◆ Goal of the exercise: Omit the pictures and reproduce the rest of the listing exactly.

◆ Data under study:
[Start of section]

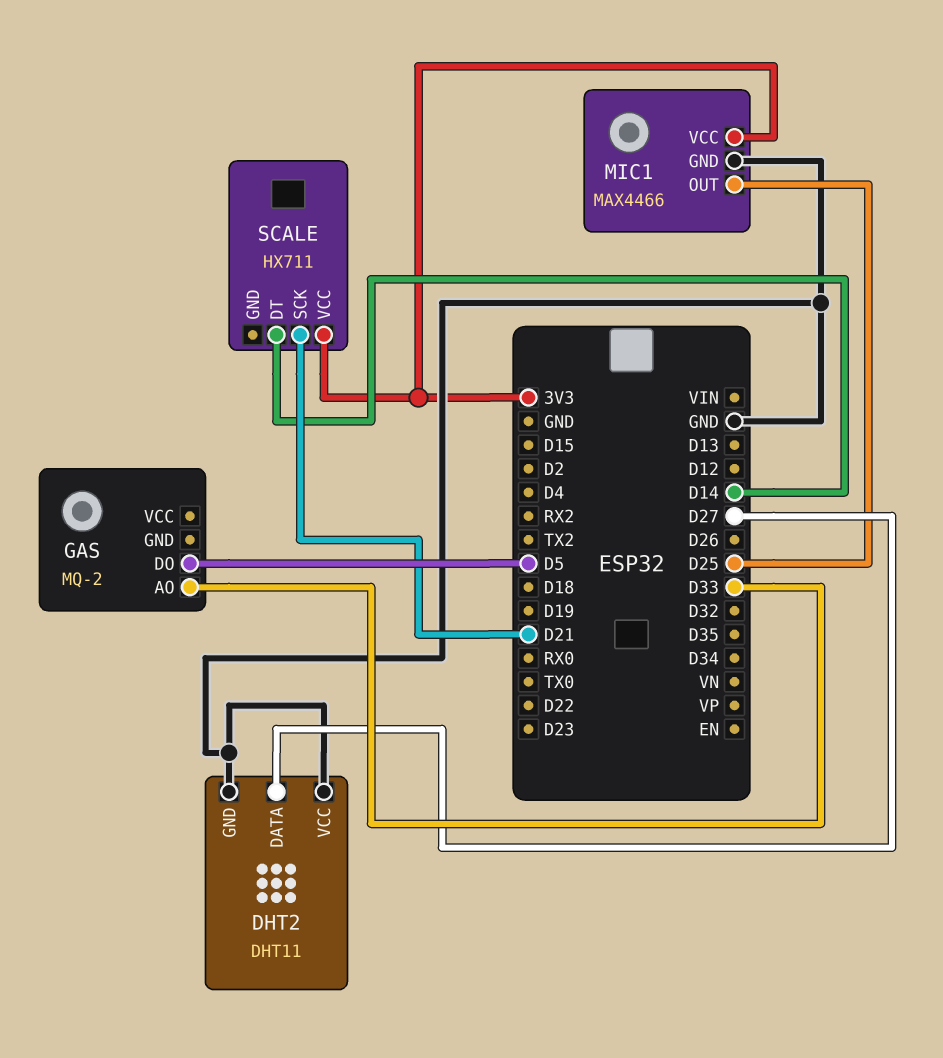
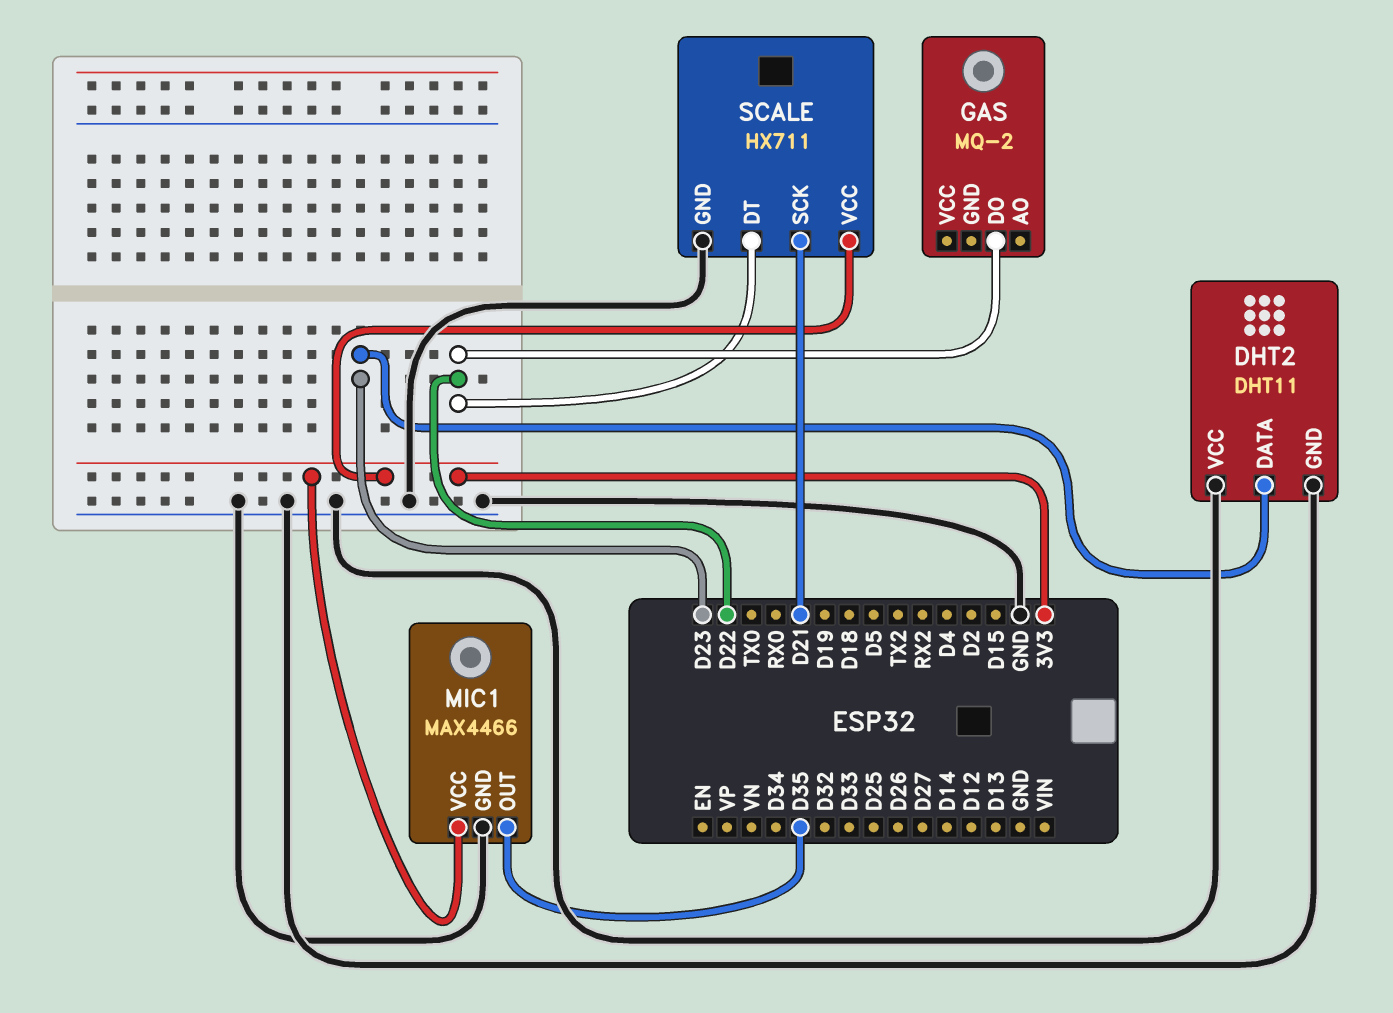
DHT2 pin DATA: D27 -> D23
GAS pin AO: D33 -> none
GAS pin DO: D5 -> D22
MIC1 pin OUT: D25 -> D35
SCALE pin DT: D14 -> D22
SCALE pin GND: none -> GND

[End of section]

◆ Worked solution:
DHT2 pin DATA: D27 -> D23
GAS pin AO: D33 -> none
GAS pin DO: D5 -> D22
MIC1 pin OUT: D25 -> D35
SCALE pin DT: D14 -> D22
SCALE pin GND: none -> GND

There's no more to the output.